* _TASK STATEMENT_
Send back the data below exactly. Drop every picture.

* _THE DATA_
* * * * * * * * *

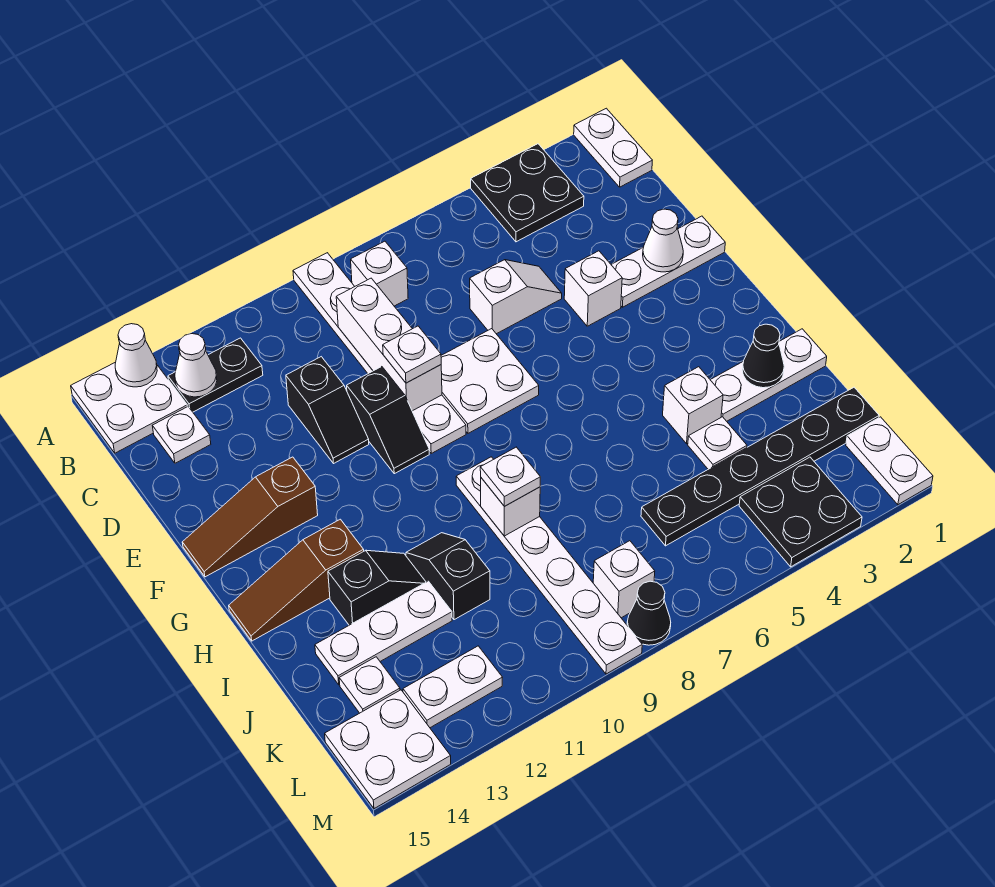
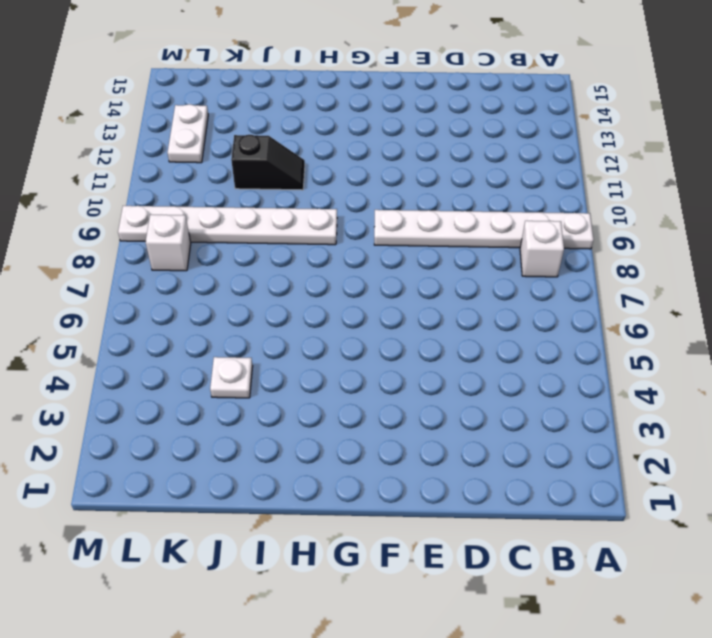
none -> white plate A1:B1 level 1
none -> black plate A3:B4 level 1
none -> white plate A14:B15 level 1
none -> black plate B12:B13 level 1

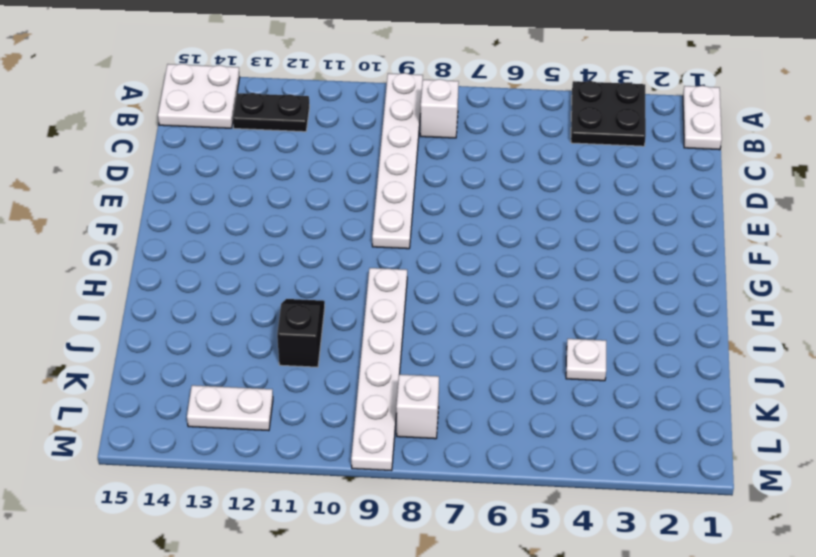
none -> white plate C14 level 1
none -> white slope D5:D6 level 1 top 6
none -> black slope D11:E11 level 1 top D
none -> white plate E1:E3 level 1

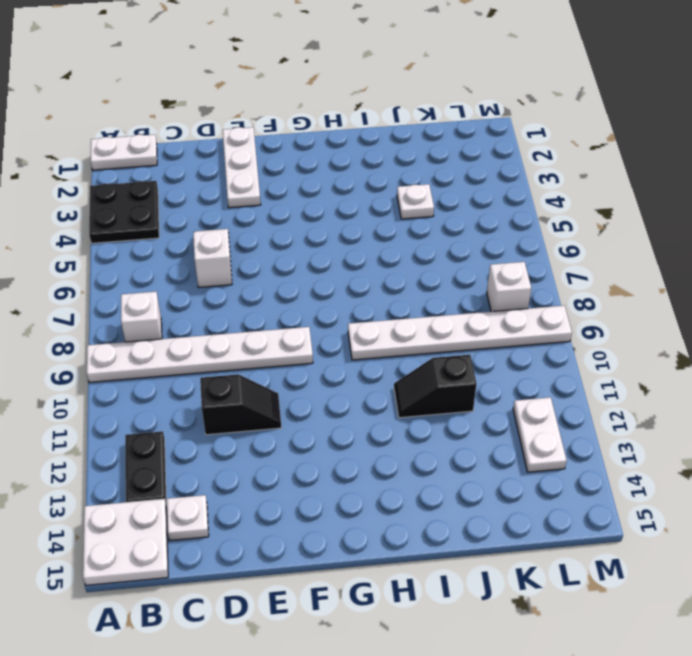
none -> white brick E4 level 1
none -> white plate E7:F8 level 1
none -> black slope E10:F10 level 1 top E
none -> brown slope F13:F15 level 1 top 13

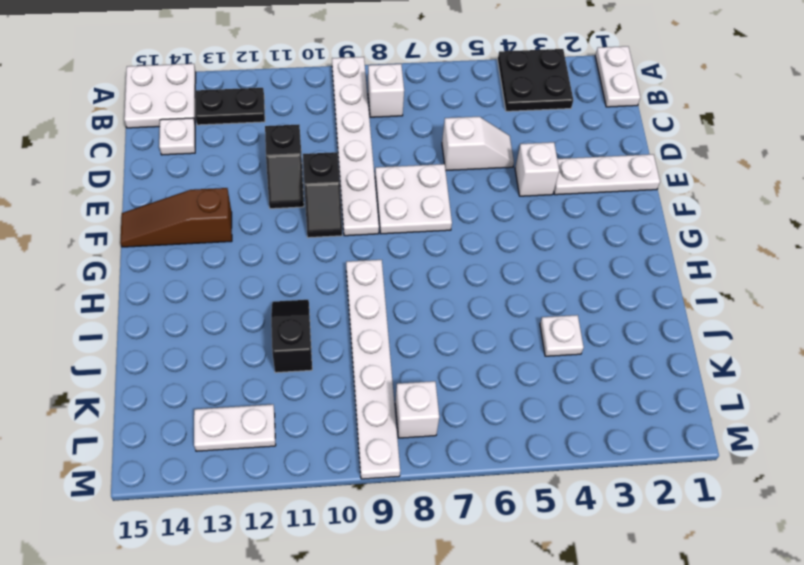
none -> brown slope H13:H15 level 1 top 13
none -> white plate I1:I3 level 1
none -> white brick I4 level 1
none -> black slope I12:I13 level 1 top 13

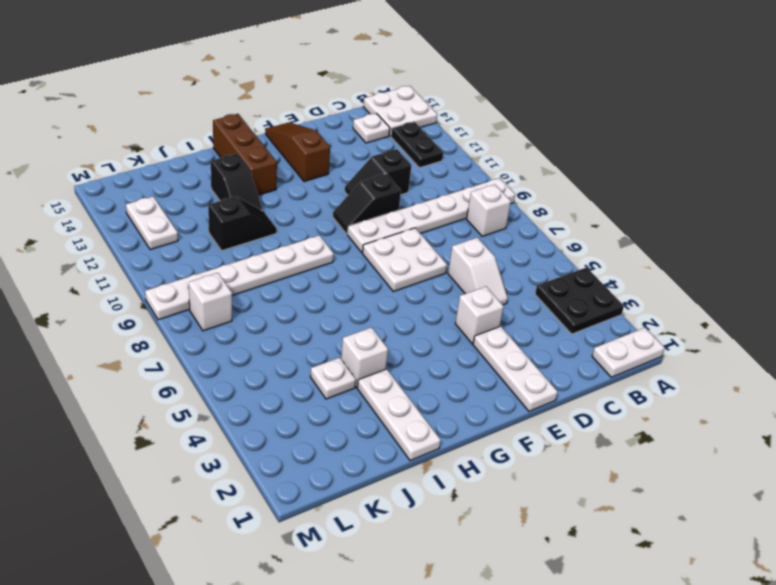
brown brick H13:H15 level 1 -> brown slope H13:H15 level 1 top 13
none -> white plate J12:J14 level 1
none -> black plate K1:K6 level 1
none -> white plate K14 level 1
none -> white plate L1:M1 level 1

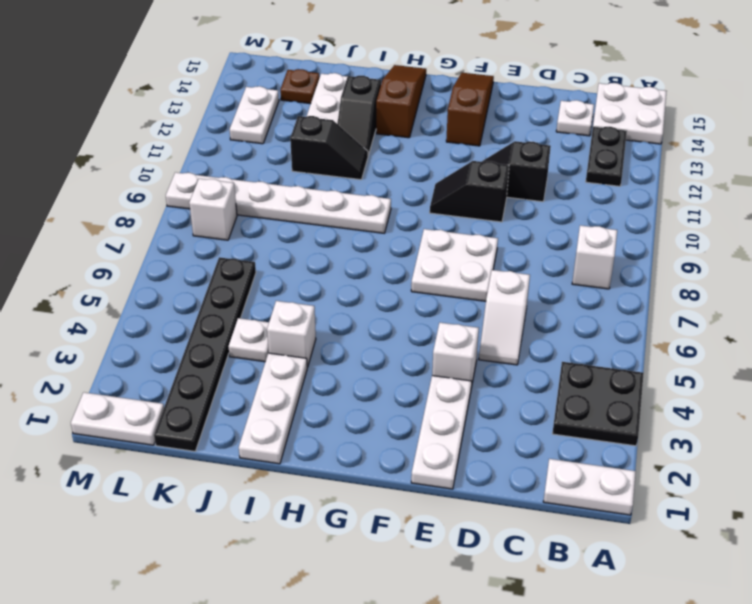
brown plate K14 level 1 -> white plate K14 level 1
none -> white plate A9:F9 level 1
none -> black plate L3:M4 level 1
none -> white plate L14:M15 level 1
none -> black cone M8 level 1

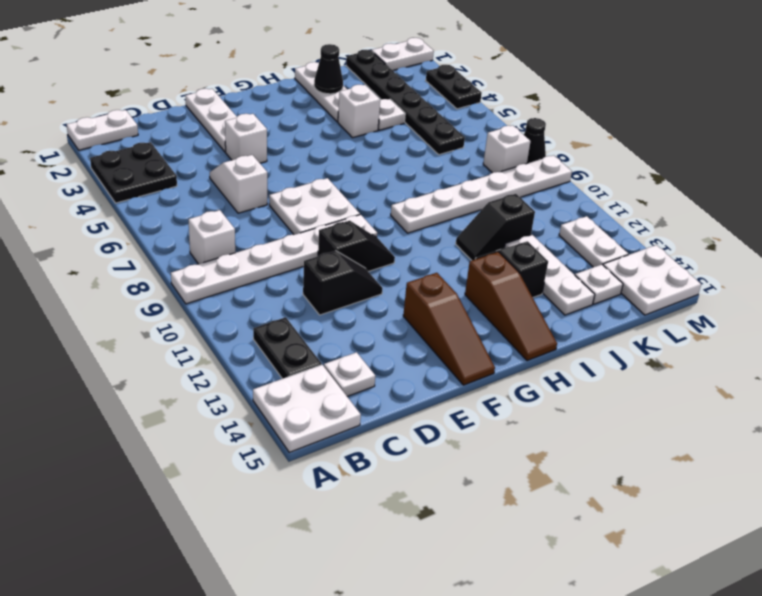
black plate M3:M4 level 1 -> black plate L3:M4 level 1
none -> white cone A14 level 2
none -> white cone B13 level 2
none -> white brick C9:E9 level 2
none -> white cone E2 level 2

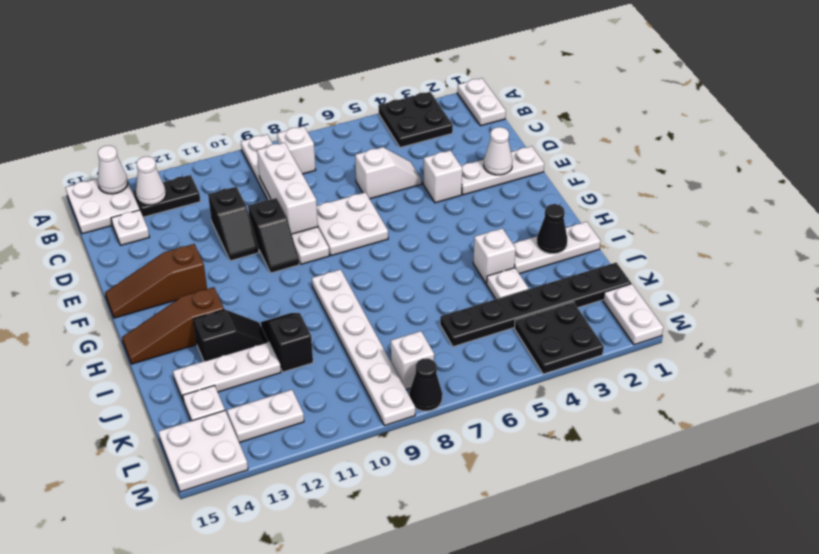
none -> white brick I9 level 2
none -> white plate E9 level 3
none -> white plate I9 level 3

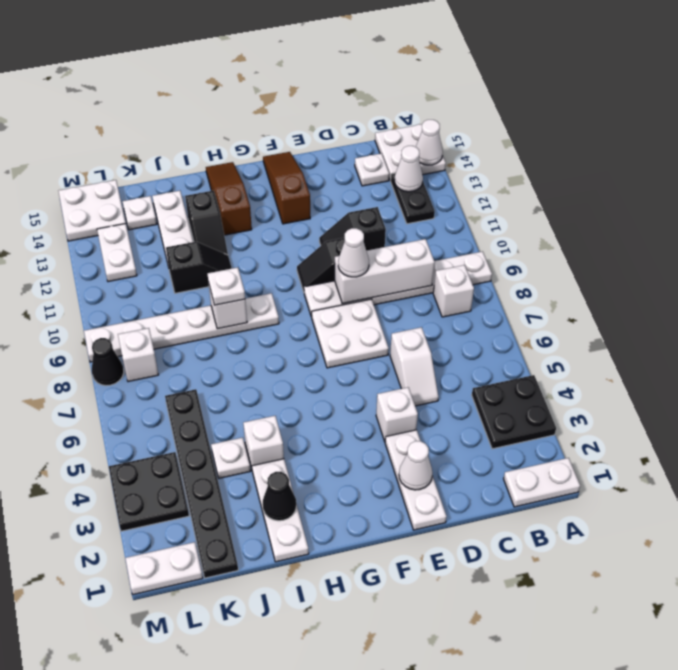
white cone E9 level 3 -> white plate E9 level 3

* * * * * * * * *

* _ANSWER FOR THE TASK_
none -> white plate A1:B1 level 1
none -> black plate A3:B4 level 1
none -> white plate A14:B15 level 1
none -> black plate B12:B13 level 1

none -> white plate C14 level 1
none -> white slope D5:D6 level 1 top 6
none -> black slope D11:E11 level 1 top D
none -> white plate E1:E3 level 1

none -> white brick E4 level 1
none -> white plate E7:F8 level 1
none -> black slope E10:F10 level 1 top E
none -> brown slope F13:F15 level 1 top 13

none -> brown slope H13:H15 level 1 top 13
none -> white plate I1:I3 level 1
none -> white brick I4 level 1
none -> black slope I12:I13 level 1 top 13

brown brick H13:H15 level 1 -> brown slope H13:H15 level 1 top 13
none -> white plate J12:J14 level 1
none -> black plate K1:K6 level 1
none -> white plate K14 level 1
none -> white plate L1:M1 level 1

brown plate K14 level 1 -> white plate K14 level 1
none -> white plate A9:F9 level 1
none -> black plate L3:M4 level 1
none -> white plate L14:M15 level 1
none -> black cone M8 level 1

black plate M3:M4 level 1 -> black plate L3:M4 level 1
none -> white cone A14 level 2
none -> white cone B13 level 2
none -> white brick C9:E9 level 2
none -> white cone E2 level 2

none -> white brick I9 level 2
none -> white plate E9 level 3
none -> white plate I9 level 3

white cone E9 level 3 -> white plate E9 level 3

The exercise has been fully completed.